WHAT YOU ARE ASKED TO DO:
Filter the entries that follow, copying every line in which the word "soap" appears.

THE DATA Block Start

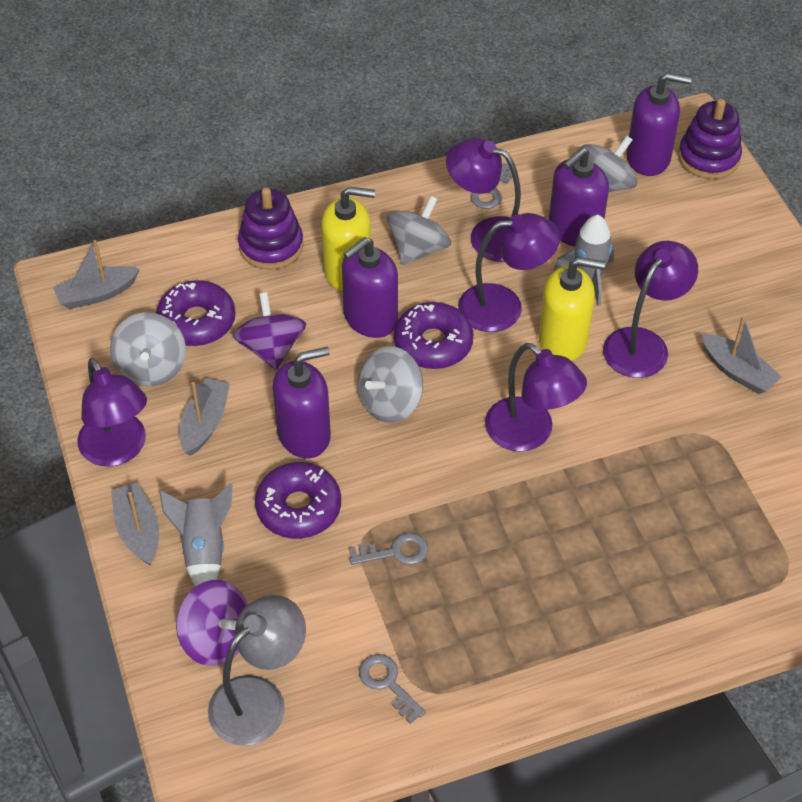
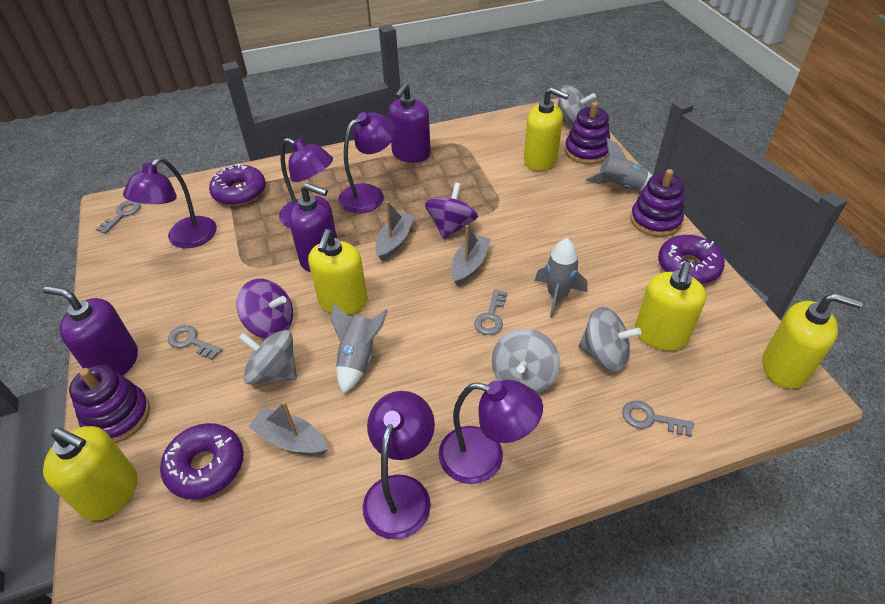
grey boat: 4 -> 3
grey key: 3 -> 4
grey lamp: 1 -> 0
grey rocket: 2 -> 3
purple soap dispenser: 4 -> 3
purple stacking toy: 2 -> 3
yellow soap dispenser: 2 -> 5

THE DATA Block End

WRITTEN REPLY:
purple soap dispenser: 4 -> 3
yellow soap dispenser: 2 -> 5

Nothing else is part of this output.